== Exercise directions ==
Print, from the listing below, the lines starting at the line containing "purple hourglass: 3 -> 1" and ending at the line containing "purple glue stick: 11 -> 13", exactly as they stand, and print nothing else.

== The data ==
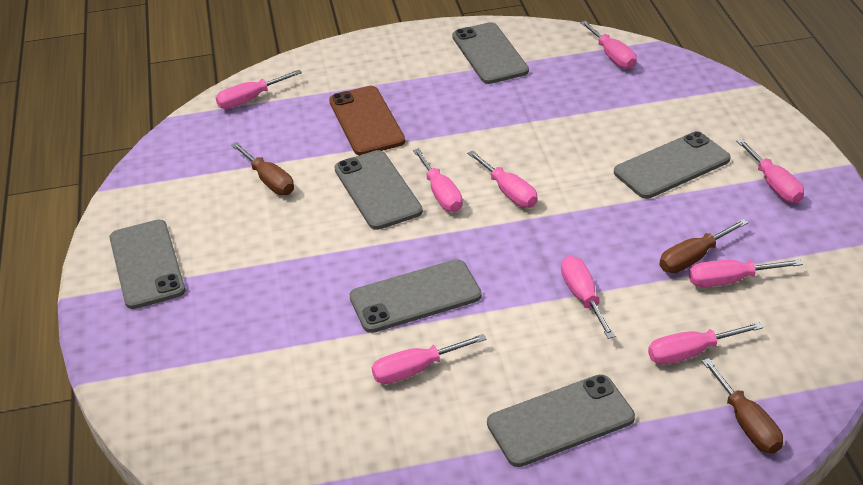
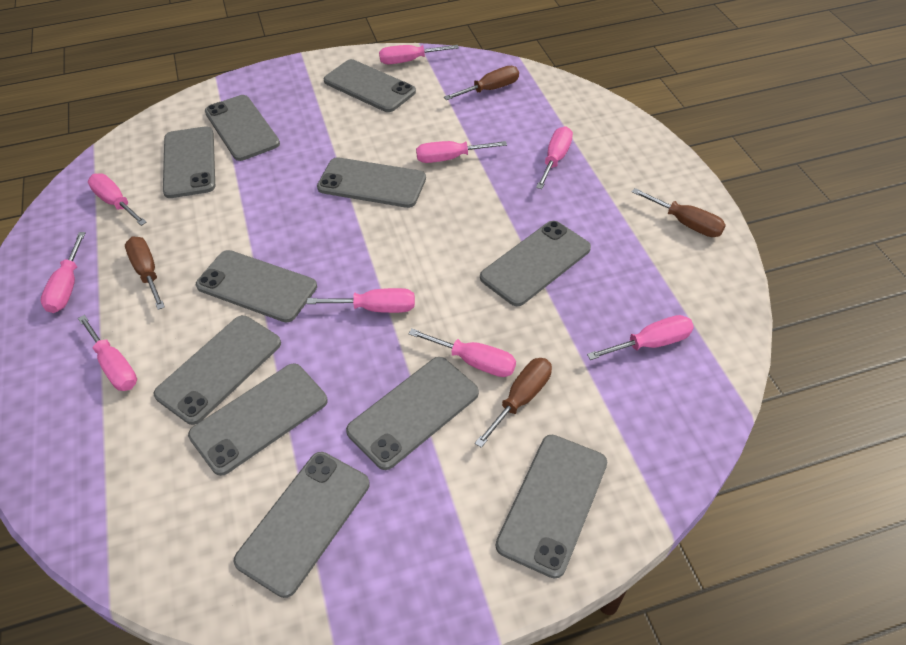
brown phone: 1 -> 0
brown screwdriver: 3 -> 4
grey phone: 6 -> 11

--

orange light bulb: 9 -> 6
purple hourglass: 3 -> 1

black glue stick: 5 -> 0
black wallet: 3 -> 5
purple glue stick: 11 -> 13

== Solution to this problem ==
purple hourglass: 3 -> 1

black glue stick: 5 -> 0
black wallet: 3 -> 5
purple glue stick: 11 -> 13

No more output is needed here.